-- TASK DETAILS --
Print only the lines running from the line with "brown plate G6:G7" to the final line below, both included, exactly as written and without the pictures.

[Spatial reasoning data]
* * * * * * * * *
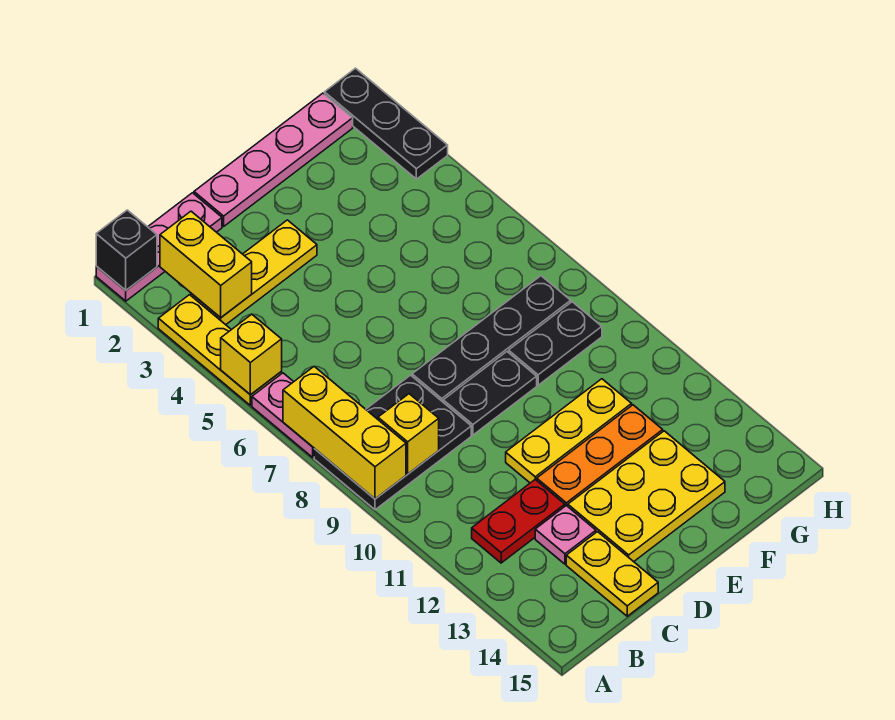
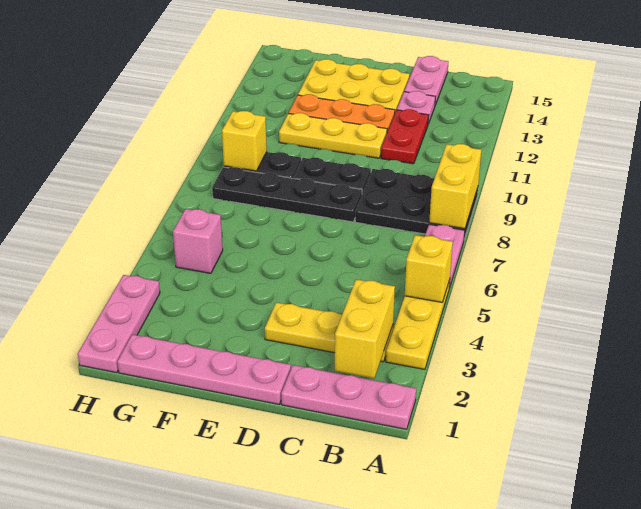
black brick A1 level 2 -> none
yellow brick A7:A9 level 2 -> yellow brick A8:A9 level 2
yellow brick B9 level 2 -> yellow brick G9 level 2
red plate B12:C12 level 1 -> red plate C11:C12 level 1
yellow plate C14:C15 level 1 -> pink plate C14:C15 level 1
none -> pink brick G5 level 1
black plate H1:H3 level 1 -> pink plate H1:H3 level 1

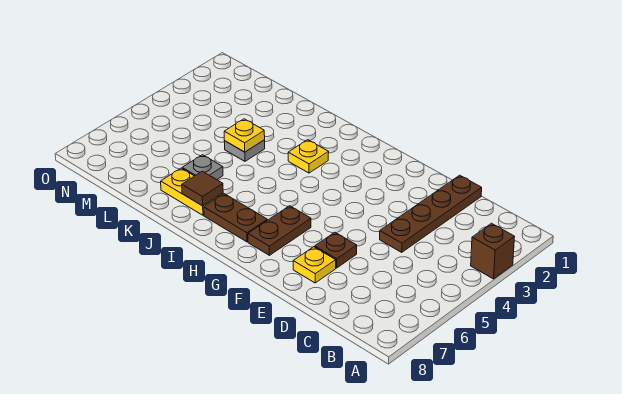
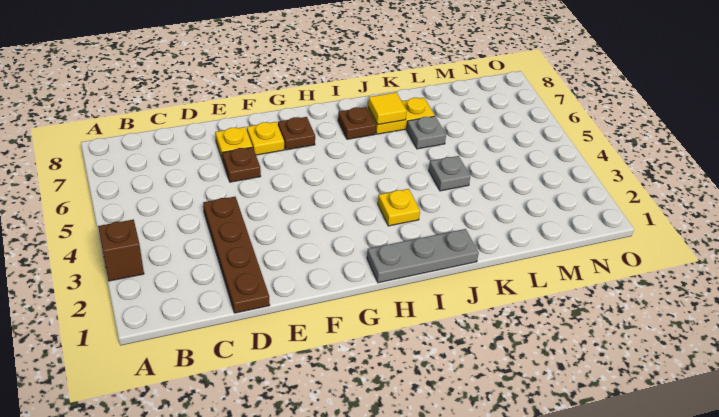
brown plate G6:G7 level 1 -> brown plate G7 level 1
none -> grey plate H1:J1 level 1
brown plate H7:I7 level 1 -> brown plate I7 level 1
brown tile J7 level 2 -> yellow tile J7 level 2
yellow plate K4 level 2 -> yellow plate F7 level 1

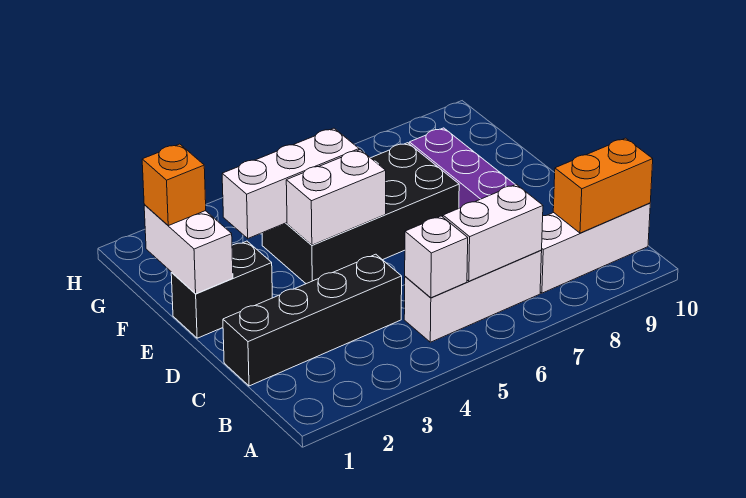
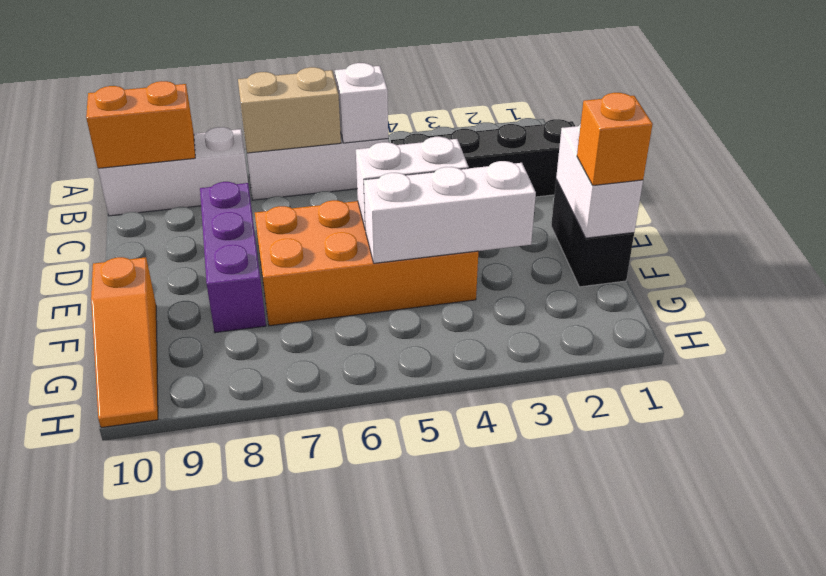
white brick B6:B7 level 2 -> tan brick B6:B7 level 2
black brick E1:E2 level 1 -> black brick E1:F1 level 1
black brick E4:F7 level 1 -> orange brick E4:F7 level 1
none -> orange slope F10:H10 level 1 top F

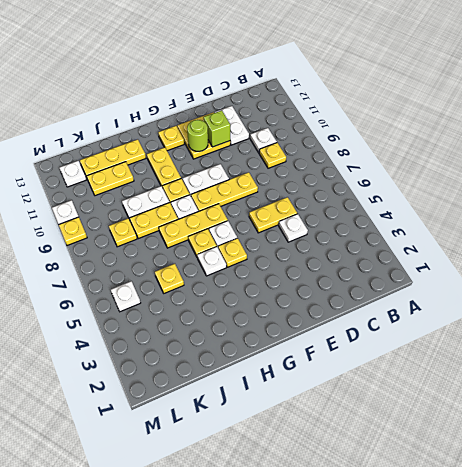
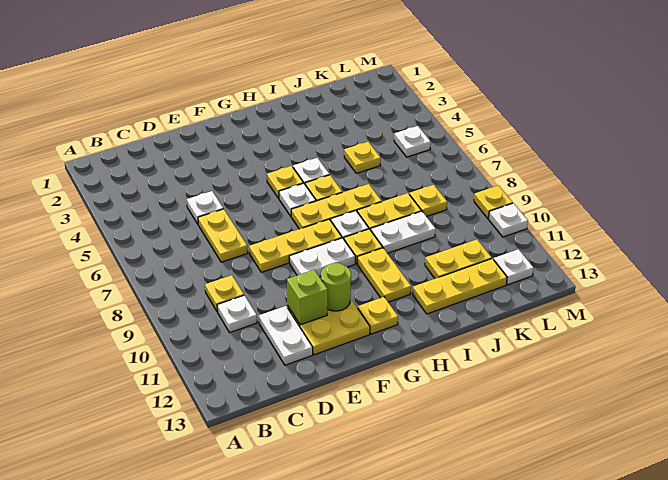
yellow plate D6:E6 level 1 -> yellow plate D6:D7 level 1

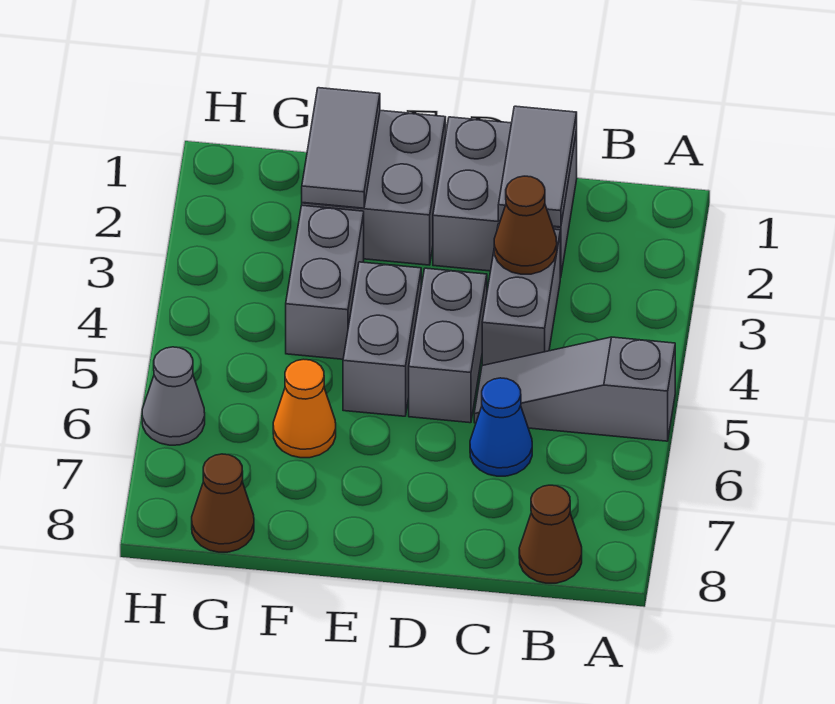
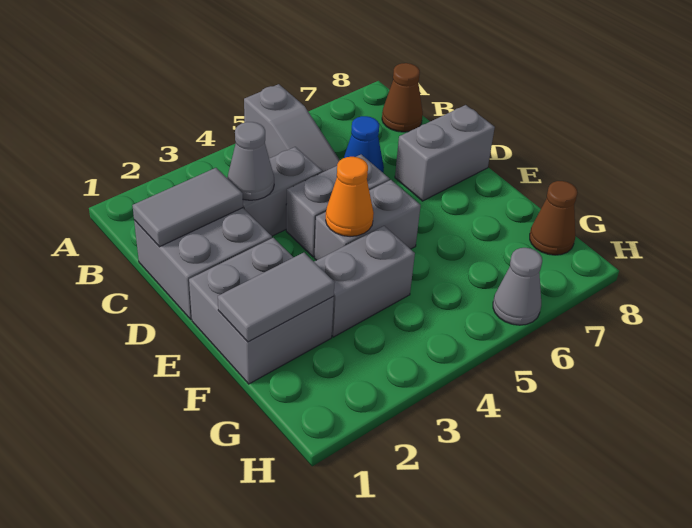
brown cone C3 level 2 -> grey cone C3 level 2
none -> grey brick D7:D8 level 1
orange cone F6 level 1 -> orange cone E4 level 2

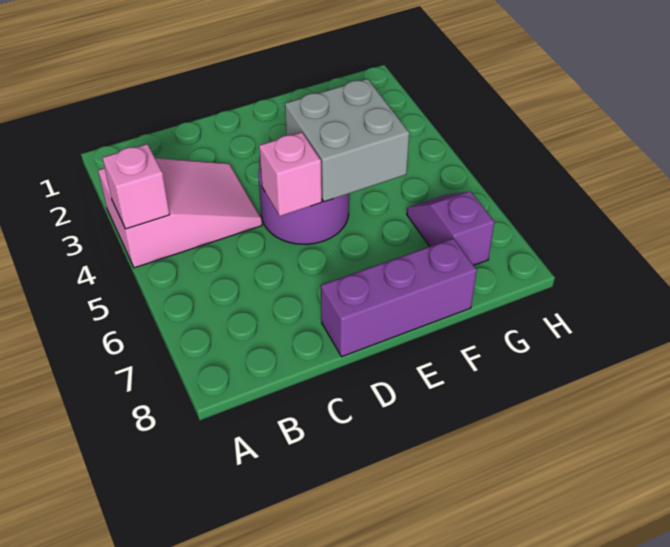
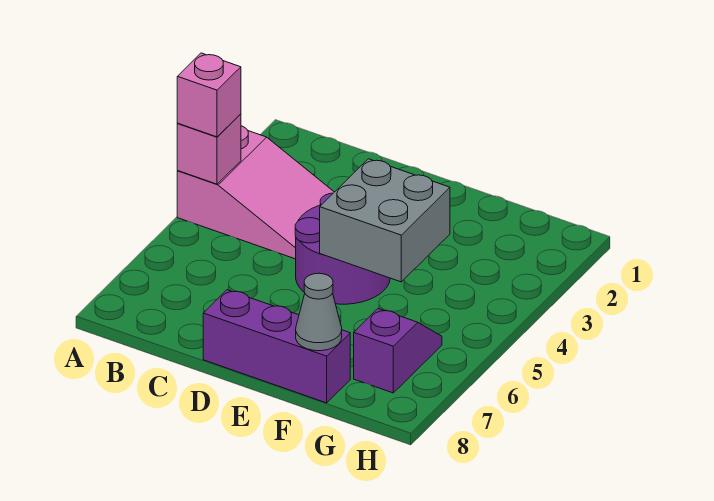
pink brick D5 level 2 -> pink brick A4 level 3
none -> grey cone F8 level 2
* * * * * * * * *
-- RESULT OF THE EXERCISE --
brown plate G6:G7 level 1 -> brown plate G7 level 1
none -> grey plate H1:J1 level 1
brown plate H7:I7 level 1 -> brown plate I7 level 1
brown tile J7 level 2 -> yellow tile J7 level 2
yellow plate K4 level 2 -> yellow plate F7 level 1

white brick B6:B7 level 2 -> tan brick B6:B7 level 2
black brick E1:E2 level 1 -> black brick E1:F1 level 1
black brick E4:F7 level 1 -> orange brick E4:F7 level 1
none -> orange slope F10:H10 level 1 top F

yellow plate D6:E6 level 1 -> yellow plate D6:D7 level 1

brown cone C3 level 2 -> grey cone C3 level 2
none -> grey brick D7:D8 level 1
orange cone F6 level 1 -> orange cone E4 level 2

pink brick D5 level 2 -> pink brick A4 level 3
none -> grey cone F8 level 2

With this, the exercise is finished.